Required work — Copy these lines word for word, leaving out the pictures.

Exercise materials —

*-*-*

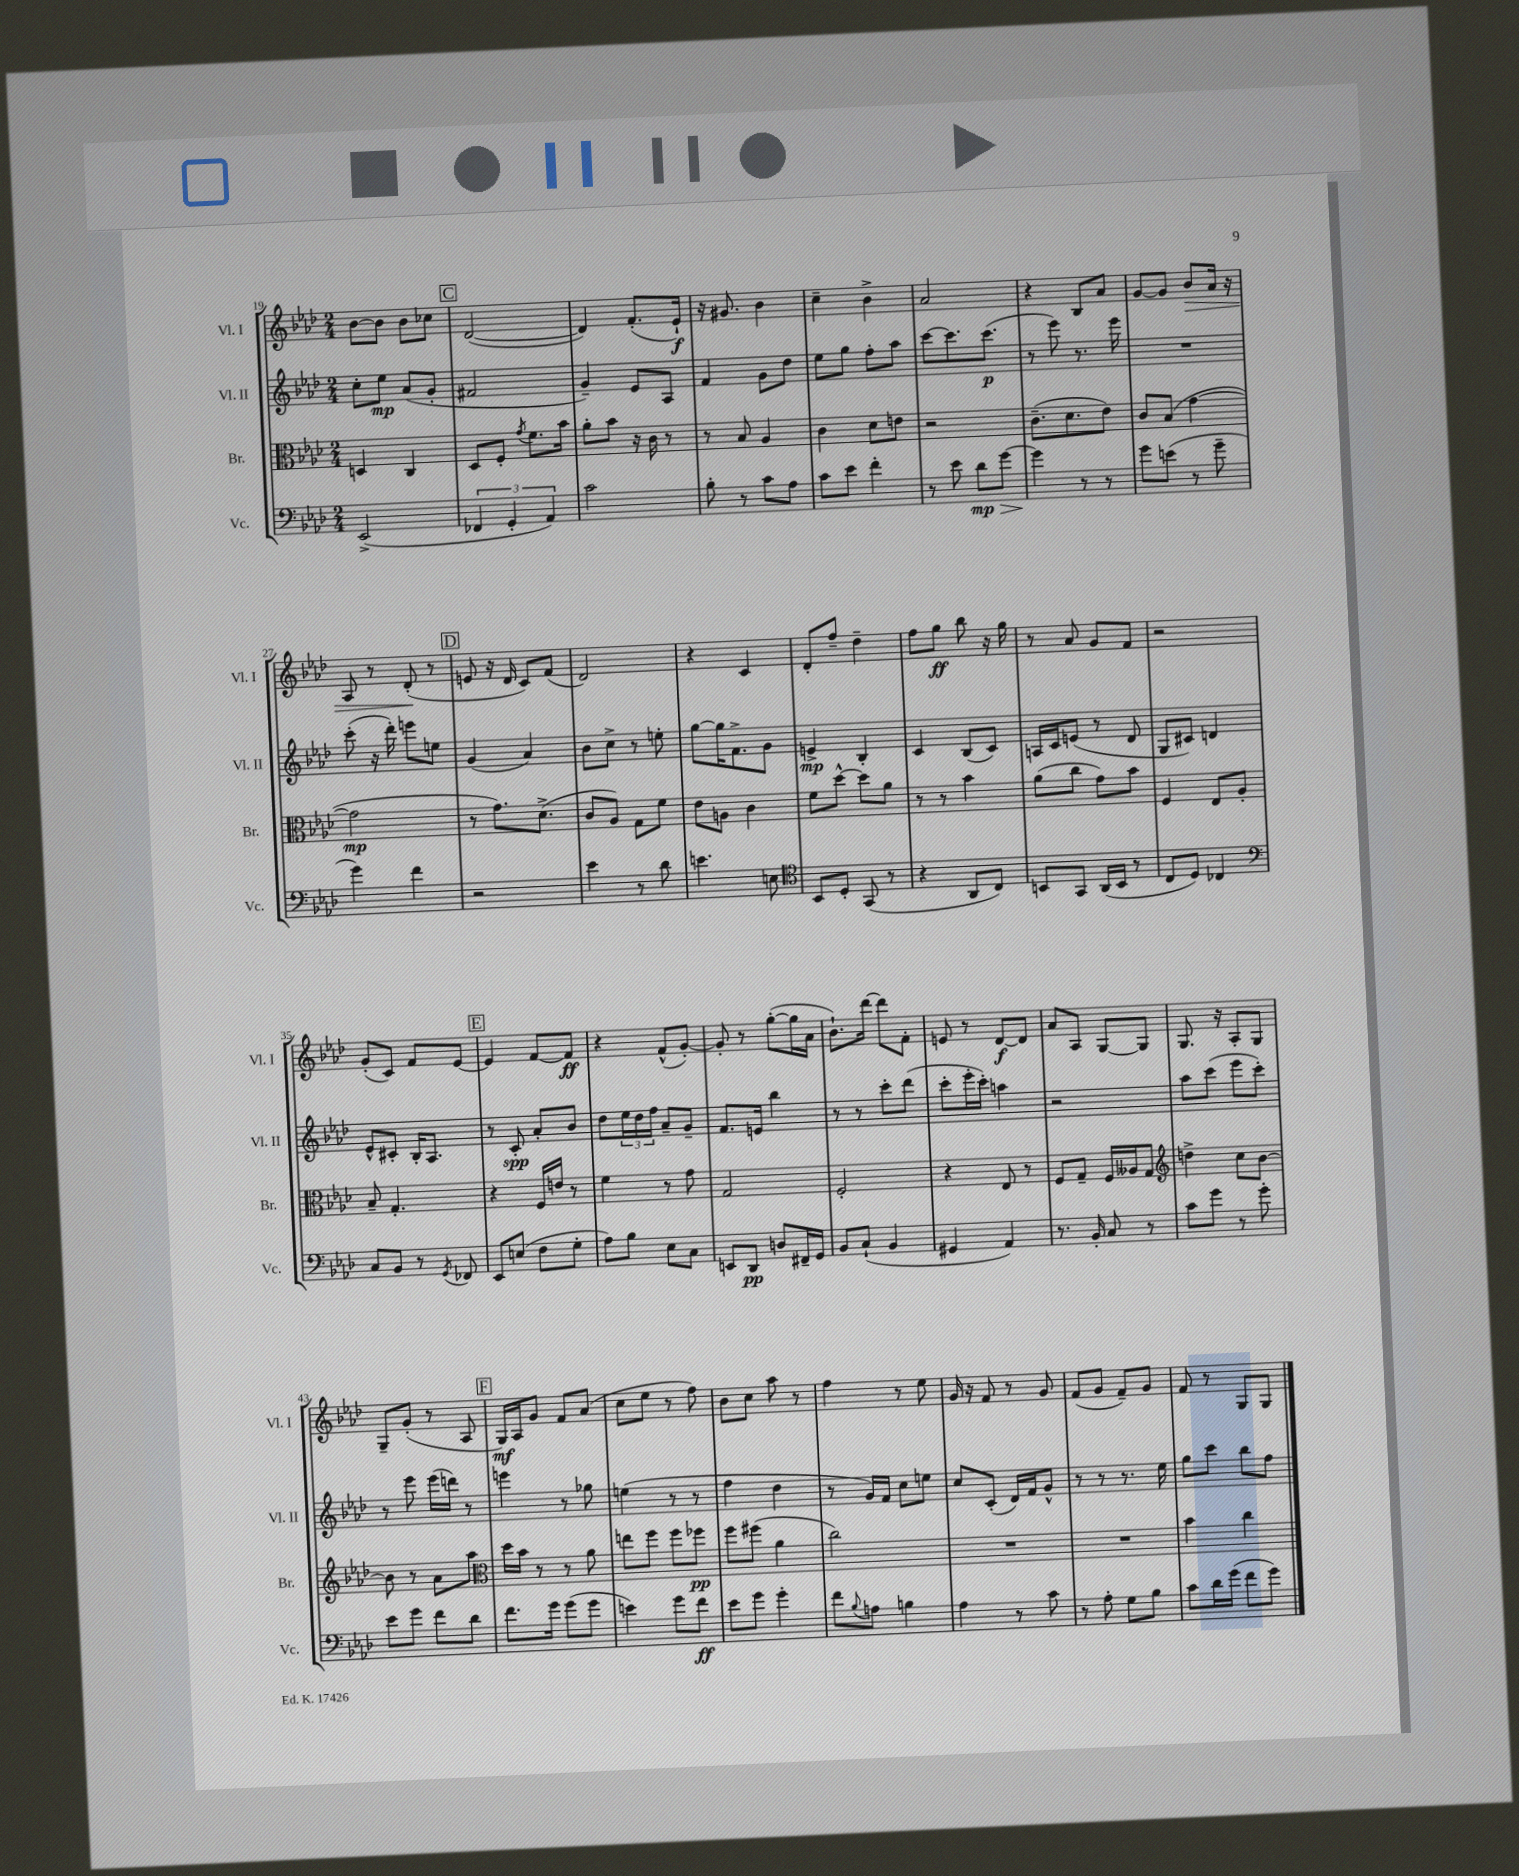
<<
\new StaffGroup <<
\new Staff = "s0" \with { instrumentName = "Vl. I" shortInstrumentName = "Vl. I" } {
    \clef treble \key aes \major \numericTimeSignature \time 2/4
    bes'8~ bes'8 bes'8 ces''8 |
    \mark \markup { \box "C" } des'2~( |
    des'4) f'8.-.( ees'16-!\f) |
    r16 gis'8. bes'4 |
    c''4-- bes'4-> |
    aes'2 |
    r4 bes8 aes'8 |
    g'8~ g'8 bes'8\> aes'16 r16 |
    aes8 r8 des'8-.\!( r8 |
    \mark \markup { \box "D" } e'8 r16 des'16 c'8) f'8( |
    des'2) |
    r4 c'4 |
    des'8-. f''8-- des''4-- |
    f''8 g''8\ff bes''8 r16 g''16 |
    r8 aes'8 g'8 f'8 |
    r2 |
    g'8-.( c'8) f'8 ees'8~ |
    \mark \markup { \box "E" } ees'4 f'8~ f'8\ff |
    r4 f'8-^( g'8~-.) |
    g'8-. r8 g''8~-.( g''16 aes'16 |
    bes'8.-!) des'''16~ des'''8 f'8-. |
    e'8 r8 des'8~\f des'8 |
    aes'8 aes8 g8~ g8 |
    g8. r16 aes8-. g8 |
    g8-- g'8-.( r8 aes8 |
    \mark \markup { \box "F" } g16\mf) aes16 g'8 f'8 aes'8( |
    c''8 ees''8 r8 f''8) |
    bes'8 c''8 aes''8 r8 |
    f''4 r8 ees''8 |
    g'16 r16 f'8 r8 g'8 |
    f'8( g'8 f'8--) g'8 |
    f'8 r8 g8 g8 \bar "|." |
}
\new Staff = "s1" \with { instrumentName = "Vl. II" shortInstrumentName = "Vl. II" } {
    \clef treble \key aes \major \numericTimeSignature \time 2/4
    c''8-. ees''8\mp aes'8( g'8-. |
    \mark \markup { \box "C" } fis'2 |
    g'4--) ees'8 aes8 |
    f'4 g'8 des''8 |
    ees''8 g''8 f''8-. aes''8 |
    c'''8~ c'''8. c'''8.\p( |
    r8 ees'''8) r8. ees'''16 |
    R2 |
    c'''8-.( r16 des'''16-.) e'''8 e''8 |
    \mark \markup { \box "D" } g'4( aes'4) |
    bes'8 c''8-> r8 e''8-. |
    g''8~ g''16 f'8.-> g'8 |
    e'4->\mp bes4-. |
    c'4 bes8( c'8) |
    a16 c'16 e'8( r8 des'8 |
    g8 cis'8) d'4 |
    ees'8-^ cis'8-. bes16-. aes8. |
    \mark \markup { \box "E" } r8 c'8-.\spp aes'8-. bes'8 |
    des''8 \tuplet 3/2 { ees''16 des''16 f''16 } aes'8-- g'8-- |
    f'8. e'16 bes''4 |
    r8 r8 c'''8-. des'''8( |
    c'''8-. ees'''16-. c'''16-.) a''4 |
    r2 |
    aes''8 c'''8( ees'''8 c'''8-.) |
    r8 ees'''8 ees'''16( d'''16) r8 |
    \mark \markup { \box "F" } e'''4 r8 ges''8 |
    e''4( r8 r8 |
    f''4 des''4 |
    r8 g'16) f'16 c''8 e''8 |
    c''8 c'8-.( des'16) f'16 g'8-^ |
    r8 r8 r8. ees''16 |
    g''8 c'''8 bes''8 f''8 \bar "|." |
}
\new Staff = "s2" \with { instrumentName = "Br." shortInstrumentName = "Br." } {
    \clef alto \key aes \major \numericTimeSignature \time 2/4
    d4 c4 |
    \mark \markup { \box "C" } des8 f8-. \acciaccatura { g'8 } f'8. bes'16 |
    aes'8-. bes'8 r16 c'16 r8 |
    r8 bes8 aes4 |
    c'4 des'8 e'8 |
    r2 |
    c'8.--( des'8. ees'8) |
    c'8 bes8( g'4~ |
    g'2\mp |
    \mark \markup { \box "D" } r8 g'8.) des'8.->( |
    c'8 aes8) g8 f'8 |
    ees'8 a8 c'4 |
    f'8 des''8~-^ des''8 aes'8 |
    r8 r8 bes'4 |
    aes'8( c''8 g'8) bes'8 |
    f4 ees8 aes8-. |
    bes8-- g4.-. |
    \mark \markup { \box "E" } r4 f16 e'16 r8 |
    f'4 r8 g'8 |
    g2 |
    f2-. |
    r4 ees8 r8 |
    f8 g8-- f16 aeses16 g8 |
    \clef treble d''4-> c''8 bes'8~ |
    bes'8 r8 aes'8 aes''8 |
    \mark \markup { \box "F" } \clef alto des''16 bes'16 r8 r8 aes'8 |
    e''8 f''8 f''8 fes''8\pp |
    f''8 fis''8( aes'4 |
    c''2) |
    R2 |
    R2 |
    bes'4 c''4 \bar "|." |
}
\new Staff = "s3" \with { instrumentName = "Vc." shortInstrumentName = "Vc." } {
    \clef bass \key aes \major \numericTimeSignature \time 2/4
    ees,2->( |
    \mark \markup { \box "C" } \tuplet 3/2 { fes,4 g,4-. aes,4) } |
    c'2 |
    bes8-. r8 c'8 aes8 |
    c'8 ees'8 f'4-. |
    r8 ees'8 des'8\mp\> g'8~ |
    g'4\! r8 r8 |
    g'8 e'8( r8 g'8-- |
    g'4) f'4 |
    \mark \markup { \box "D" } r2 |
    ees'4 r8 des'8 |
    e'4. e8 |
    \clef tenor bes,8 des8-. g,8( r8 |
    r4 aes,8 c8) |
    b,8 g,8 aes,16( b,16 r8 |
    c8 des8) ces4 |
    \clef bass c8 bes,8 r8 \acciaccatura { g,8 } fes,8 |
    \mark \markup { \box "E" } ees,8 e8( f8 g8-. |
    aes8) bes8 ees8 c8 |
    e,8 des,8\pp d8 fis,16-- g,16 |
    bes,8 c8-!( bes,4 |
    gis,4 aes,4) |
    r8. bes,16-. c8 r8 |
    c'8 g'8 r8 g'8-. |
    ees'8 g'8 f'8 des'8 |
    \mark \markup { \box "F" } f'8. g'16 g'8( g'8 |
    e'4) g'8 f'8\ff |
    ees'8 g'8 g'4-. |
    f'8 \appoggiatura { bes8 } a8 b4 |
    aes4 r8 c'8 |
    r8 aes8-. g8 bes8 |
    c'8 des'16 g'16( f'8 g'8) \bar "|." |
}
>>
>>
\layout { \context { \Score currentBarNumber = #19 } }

*-*-*

Complete answer —
<<
\new StaffGroup <<
\new Staff = "s0" \with { instrumentName = "Vl. I" shortInstrumentName = "Vl. I" } {
    \clef treble \key aes \major \numericTimeSignature \time 2/4
    bes'8~ bes'8 bes'8 ces''8 |
    \mark \markup { \box "C" } des'2~( |
    des'4) f'8.-.( ees'16-!\f) |
    r16 gis'8. bes'4 |
    c''4-- bes'4-> |
    aes'2 |
    r4 bes8 aes'8 |
    g'8~ g'8 bes'8\> aes'16 r16 |
    aes8 r8 des'8-.\!( r8 |
    \mark \markup { \box "D" } e'8 r16 des'16 c'8) f'8( |
    des'2) |
    r4 c'4 |
    des'8-. f''8-- des''4-- |
    f''8 g''8\ff bes''8 r16 g''16 |
    r8 aes'8 g'8 f'8 |
    r2 |
    g'8-.( c'8) f'8 ees'8~ |
    \mark \markup { \box "E" } ees'4 f'8~ f'8\ff |
    r4 f'8-^( g'8~-.) |
    g'8-. r8 g''8~-.( g''16 aes'16 |
    bes'8.-!) des'''16~ des'''8 f'8-. |
    e'8 r8 des'8~\f des'8 |
    aes'8 aes8 g8~ g8 |
    g8. r16 aes8-. g8 |
    g8-- g'8-.( r8 aes8 |
    \mark \markup { \box "F" } g16\mf) aes16 g'8 f'8 aes'8( |
    c''8 ees''8 r8 f''8) |
    bes'8 c''8 aes''8 r8 |
    f''4 r8 ees''8 |
    g'16 r16 f'8 r8 g'8 |
    f'8( g'8 f'8--) g'8 |
    f'8 r8 g8 g8 \bar "|." |
}
\new Staff = "s1" \with { instrumentName = "Vl. II" shortInstrumentName = "Vl. II" } {
    \clef treble \key aes \major \numericTimeSignature \time 2/4
    c''8-. ees''8\mp aes'8( g'8-. |
    \mark \markup { \box "C" } fis'2 |
    g'4--) ees'8 aes8 |
    f'4 g'8 des''8 |
    ees''8 g''8 f''8-. aes''8 |
    c'''8~ c'''8. c'''8.\p( |
    r8 ees'''8) r8. ees'''16 |
    R2 |
    c'''8-.( r16 des'''16-.) e'''8 e''8 |
    \mark \markup { \box "D" } g'4( aes'4) |
    bes'8 c''8-> r8 e''8-. |
    g''8~ g''16 f'8.-> g'8 |
    e'4->\mp bes4-. |
    c'4 bes8( c'8) |
    a16 c'16 e'8( r8 des'8 |
    g8 cis'8) d'4 |
    ees'8-^ cis'8-. bes16-. aes8. |
    \mark \markup { \box "E" } r8 c'8-.\spp aes'8-. bes'8 |
    des''8 \tuplet 3/2 { ees''16 des''16 f''16 } aes'8-- g'8-- |
    f'8. e'16 bes''4 |
    r8 r8 c'''8-. des'''8( |
    c'''8-. ees'''16-. c'''16-.) a''4 |
    r2 |
    aes''8 c'''8( ees'''8 c'''8-.) |
    r8 ees'''8 ees'''16( d'''16) r8 |
    \mark \markup { \box "F" } e'''4 r8 ges''8 |
    e''4( r8 r8 |
    f''4 des''4 |
    r8 g'16) f'16 c''8 e''8 |
    c''8 c'8-.( des'16) f'16 g'8-^ |
    r8 r8 r8. ees''16 |
    g''8 c'''8 bes''8 f''8 \bar "|." |
}
\new Staff = "s2" \with { instrumentName = "Br." shortInstrumentName = "Br." } {
    \clef alto \key aes \major \numericTimeSignature \time 2/4
    d4 c4 |
    \mark \markup { \box "C" } des8 f8-. \acciaccatura { g'8 } f'8. bes'16 |
    aes'8-. bes'8 r16 c'16 r8 |
    r8 bes8 aes4 |
    c'4 des'8 e'8 |
    r2 |
    c'8.--( des'8. ees'8) |
    c'8 bes8( g'4~ |
    g'2\mp |
    \mark \markup { \box "D" } r8 g'8.) des'8.->( |
    c'8 aes8) g8 f'8 |
    ees'8 a8 c'4 |
    f'8 des''8~-^ des''8 aes'8 |
    r8 r8 bes'4 |
    aes'8( c''8 g'8) bes'8 |
    f4 ees8 aes8-. |
    bes8-- g4.-. |
    \mark \markup { \box "E" } r4 f16 e'16 r8 |
    f'4 r8 g'8 |
    g2 |
    f2-. |
    r4 ees8 r8 |
    f8 g8-- f16 aeses16 g8 |
    \clef treble d''4-> c''8 bes'8~ |
    bes'8 r8 aes'8 aes''8 |
    \mark \markup { \box "F" } \clef alto des''16 bes'16 r8 r8 aes'8 |
    e''8 f''8 f''8 fes''8\pp |
    f''8 fis''8( aes'4 |
    c''2) |
    R2 |
    R2 |
    bes'4 c''4 \bar "|." |
}
\new Staff = "s3" \with { instrumentName = "Vc." shortInstrumentName = "Vc." } {
    \clef bass \key aes \major \numericTimeSignature \time 2/4
    ees,2->( |
    \mark \markup { \box "C" } \tuplet 3/2 { fes,4 g,4-. aes,4) } |
    c'2 |
    bes8-. r8 c'8 aes8 |
    c'8 ees'8 f'4-. |
    r8 ees'8 des'8\mp\> g'8~ |
    g'4\! r8 r8 |
    g'8 e'8( r8 g'8-- |
    g'4) f'4 |
    \mark \markup { \box "D" } r2 |
    ees'4 r8 des'8 |
    e'4. e8 |
    \clef tenor bes,8 des8-. g,8( r8 |
    r4 aes,8 c8) |
    b,8 g,8 aes,16( b,16 r8 |
    c8 des8) ces4 |
    \clef bass c8 bes,8 r8 \acciaccatura { g,8 } fes,8 |
    \mark \markup { \box "E" } ees,8 e8( f8 g8-. |
    aes8) bes8 ees8 c8 |
    e,8 des,8\pp d8 fis,16-- g,16 |
    bes,8 c8-!( bes,4 |
    gis,4 aes,4) |
    r8. bes,16-. c8 r8 |
    c'8 g'8 r8 g'8-. |
    ees'8 g'8 f'8 des'8 |
    \mark \markup { \box "F" } f'8. g'16 g'8( g'8 |
    e'4) g'8 f'8\ff |
    ees'8 g'8 g'4-. |
    f'8 \appoggiatura { bes8 } a8 b4 |
    aes4 r8 c'8 |
    r8 aes8-. g8 bes8 |
    c'8 des'16 g'16( f'8 g'8) \bar "|." |
}
>>
>>
\layout { \context { \Score currentBarNumber = #19 } }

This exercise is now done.